::: DATA RECORDS :::
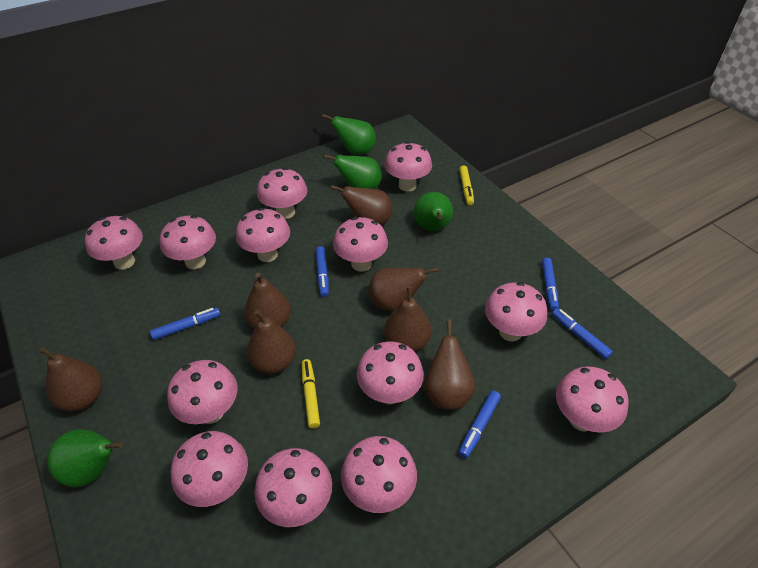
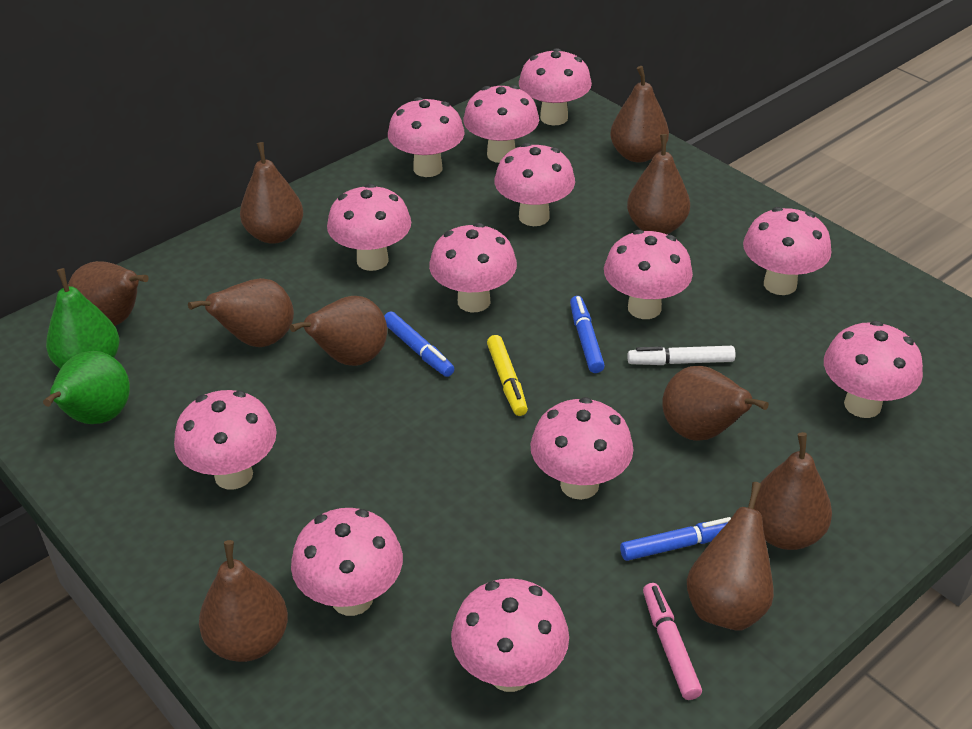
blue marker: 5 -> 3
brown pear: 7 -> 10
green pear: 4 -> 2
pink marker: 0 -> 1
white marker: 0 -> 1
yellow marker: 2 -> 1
:::
Say how many of the lines above include the string "marker", and give no other words.

TASK SOLUTION :: 4